Count the lines in the records below that contain the string "kern", and reply with the number alone.
====== The records ======
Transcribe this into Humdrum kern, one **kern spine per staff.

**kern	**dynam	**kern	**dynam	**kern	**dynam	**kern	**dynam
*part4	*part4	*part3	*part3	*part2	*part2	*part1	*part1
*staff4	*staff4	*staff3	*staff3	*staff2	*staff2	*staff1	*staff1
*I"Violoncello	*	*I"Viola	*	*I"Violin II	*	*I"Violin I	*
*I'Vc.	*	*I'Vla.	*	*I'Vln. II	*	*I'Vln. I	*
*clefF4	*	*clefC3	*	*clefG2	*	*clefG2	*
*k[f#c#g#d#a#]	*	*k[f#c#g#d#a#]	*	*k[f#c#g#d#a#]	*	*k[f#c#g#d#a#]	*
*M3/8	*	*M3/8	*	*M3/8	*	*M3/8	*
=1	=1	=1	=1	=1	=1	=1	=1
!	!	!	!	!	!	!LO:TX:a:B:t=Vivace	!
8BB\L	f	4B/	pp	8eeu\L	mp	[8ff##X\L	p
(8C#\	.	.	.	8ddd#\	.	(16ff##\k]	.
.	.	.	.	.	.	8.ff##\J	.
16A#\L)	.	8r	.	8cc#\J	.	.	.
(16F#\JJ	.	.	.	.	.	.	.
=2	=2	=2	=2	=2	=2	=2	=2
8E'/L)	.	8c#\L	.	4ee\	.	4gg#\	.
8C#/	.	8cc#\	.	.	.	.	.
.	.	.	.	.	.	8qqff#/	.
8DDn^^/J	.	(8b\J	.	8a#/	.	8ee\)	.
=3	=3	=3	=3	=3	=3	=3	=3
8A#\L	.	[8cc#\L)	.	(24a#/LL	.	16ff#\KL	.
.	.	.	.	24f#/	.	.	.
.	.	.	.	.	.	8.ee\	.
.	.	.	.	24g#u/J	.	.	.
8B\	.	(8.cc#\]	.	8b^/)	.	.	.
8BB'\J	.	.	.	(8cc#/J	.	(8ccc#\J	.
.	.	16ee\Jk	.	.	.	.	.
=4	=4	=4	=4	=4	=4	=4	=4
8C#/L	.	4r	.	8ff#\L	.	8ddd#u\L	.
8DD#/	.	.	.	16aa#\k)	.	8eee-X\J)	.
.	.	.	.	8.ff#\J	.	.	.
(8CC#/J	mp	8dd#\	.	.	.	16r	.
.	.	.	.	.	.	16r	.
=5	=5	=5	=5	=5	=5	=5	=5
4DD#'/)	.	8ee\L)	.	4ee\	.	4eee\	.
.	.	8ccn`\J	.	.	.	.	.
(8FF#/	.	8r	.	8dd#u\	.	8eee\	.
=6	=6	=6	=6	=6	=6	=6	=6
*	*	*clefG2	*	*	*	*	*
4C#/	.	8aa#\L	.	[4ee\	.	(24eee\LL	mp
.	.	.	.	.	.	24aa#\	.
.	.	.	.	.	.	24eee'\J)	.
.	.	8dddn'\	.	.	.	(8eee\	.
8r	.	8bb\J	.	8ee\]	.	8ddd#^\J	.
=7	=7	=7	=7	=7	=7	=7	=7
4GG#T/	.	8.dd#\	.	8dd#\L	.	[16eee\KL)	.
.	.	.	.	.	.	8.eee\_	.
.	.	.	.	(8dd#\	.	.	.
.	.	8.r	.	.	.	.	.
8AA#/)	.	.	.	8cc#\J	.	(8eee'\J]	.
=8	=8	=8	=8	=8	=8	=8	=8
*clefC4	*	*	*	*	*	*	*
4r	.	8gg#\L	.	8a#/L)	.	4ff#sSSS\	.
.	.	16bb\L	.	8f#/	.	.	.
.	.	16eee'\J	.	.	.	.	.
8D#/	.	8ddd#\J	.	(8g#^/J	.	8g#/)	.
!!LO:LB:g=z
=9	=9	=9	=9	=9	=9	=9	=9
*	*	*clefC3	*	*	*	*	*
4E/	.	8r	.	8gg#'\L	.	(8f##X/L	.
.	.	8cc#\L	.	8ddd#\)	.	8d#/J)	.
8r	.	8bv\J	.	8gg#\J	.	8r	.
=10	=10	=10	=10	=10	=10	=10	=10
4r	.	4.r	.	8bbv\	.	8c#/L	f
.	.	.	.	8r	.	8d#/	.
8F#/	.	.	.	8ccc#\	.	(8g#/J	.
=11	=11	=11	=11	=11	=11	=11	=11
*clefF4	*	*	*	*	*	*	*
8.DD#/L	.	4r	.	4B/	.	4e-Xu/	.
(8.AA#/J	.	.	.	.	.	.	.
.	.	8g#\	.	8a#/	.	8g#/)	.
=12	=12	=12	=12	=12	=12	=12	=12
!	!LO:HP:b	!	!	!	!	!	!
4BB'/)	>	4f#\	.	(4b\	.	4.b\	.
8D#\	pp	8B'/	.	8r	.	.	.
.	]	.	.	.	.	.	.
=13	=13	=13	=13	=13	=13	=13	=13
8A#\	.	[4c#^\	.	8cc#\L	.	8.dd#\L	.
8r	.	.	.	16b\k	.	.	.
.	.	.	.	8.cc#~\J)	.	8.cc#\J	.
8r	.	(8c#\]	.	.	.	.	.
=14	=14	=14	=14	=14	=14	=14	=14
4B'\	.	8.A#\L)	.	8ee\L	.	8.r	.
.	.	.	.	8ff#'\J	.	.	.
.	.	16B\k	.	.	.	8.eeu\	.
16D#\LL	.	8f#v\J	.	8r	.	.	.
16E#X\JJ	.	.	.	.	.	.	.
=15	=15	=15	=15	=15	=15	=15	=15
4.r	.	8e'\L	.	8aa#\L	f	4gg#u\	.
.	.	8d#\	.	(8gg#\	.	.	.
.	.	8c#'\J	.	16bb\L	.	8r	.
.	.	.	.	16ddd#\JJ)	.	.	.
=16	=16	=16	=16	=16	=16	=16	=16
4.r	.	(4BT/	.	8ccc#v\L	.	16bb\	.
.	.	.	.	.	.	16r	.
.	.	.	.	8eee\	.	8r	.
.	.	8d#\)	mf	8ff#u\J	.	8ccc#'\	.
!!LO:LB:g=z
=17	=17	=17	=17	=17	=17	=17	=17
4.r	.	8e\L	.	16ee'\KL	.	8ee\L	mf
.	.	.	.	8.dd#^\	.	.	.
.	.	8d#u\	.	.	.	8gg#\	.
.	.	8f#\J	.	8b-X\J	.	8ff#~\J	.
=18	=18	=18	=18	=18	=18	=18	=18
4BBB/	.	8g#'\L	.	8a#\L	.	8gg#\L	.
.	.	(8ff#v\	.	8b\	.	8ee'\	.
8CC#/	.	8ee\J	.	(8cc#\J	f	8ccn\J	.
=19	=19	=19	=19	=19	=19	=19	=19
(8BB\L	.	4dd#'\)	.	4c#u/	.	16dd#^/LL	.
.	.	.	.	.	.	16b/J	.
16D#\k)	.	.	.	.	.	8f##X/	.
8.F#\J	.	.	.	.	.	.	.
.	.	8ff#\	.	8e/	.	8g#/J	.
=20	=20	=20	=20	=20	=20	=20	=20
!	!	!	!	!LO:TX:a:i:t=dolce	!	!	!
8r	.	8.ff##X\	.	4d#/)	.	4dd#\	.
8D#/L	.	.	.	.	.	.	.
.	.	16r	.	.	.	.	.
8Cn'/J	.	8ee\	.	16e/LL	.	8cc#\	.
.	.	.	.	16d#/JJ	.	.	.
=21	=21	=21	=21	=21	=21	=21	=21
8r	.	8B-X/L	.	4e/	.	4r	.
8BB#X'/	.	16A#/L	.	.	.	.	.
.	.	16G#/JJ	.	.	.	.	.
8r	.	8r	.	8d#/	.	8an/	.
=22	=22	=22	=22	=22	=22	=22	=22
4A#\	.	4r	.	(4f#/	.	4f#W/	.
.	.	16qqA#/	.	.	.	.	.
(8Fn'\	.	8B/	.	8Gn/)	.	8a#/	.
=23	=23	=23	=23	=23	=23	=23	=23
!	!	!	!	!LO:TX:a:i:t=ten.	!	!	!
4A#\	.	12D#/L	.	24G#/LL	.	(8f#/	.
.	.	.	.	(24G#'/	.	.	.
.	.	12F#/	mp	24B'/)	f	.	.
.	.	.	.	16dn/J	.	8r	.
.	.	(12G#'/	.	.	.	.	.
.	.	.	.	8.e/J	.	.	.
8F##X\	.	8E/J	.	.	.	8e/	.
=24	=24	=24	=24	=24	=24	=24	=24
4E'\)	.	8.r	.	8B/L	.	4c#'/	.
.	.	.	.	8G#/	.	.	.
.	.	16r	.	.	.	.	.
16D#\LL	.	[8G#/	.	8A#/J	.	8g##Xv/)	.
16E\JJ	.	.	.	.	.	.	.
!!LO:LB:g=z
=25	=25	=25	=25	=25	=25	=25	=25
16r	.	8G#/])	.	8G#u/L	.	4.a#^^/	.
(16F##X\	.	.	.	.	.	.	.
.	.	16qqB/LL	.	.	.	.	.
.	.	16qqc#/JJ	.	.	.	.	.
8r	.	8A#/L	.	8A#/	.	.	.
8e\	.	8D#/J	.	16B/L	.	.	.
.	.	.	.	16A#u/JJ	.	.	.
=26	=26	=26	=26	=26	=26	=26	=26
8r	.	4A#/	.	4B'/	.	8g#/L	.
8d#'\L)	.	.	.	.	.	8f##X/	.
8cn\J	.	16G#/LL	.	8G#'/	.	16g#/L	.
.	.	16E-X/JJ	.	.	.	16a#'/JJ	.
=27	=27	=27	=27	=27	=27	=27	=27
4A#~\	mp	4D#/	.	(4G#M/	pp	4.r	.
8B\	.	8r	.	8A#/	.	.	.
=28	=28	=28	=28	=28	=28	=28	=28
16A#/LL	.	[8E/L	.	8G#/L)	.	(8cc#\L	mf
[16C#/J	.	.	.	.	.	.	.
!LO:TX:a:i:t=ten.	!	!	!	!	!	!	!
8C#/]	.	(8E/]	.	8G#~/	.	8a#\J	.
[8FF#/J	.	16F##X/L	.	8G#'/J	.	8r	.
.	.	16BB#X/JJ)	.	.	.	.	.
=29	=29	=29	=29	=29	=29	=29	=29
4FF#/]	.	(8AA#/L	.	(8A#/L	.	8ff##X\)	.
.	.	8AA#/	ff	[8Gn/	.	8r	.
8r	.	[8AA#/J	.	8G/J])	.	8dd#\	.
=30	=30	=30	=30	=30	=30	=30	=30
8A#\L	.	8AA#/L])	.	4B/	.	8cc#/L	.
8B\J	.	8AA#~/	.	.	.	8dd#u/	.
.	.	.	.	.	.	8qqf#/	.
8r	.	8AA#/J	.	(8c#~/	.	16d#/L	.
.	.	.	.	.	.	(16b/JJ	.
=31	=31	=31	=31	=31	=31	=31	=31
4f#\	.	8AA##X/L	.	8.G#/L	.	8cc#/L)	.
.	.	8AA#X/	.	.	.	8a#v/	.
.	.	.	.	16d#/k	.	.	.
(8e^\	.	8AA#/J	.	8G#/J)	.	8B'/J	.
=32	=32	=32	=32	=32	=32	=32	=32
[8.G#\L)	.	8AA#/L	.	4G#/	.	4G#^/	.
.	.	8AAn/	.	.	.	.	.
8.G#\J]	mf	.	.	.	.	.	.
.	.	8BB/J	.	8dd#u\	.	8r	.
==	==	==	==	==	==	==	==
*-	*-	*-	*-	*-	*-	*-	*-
======
Solution for this task:
2